● **WORK TASK**
Check each line of the listing below for the string "purple", and copy the ones that have it.

● **RECORDS TO USE**
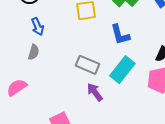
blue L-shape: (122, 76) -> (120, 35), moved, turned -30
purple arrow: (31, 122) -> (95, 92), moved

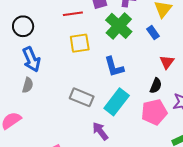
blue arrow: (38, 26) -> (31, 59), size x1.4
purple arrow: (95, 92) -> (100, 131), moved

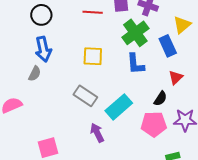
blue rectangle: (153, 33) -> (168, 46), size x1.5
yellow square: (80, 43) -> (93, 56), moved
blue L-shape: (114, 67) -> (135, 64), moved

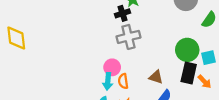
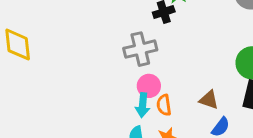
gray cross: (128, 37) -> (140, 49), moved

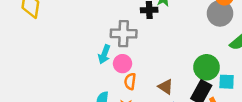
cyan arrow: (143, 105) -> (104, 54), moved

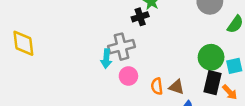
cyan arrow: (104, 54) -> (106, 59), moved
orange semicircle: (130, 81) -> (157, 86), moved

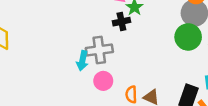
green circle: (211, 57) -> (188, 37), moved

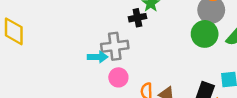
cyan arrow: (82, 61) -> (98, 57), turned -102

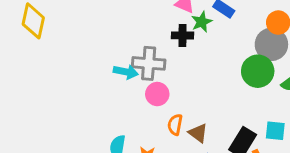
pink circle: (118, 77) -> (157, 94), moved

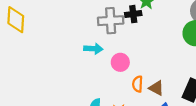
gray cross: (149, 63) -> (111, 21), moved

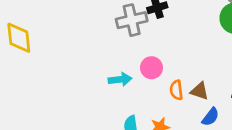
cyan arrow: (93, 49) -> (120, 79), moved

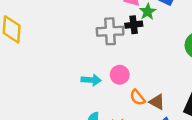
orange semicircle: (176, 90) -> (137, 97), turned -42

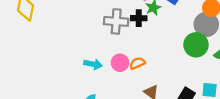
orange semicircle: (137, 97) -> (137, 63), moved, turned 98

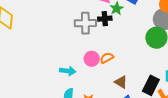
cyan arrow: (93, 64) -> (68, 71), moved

--

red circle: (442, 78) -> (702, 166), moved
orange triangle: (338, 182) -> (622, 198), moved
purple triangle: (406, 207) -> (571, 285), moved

● **OUTPUT OF THE EXERCISE**
purple arrow: (31, 122) -> (95, 92), moved
purple arrow: (95, 92) -> (100, 131), moved
purple triangle: (406, 207) -> (571, 285), moved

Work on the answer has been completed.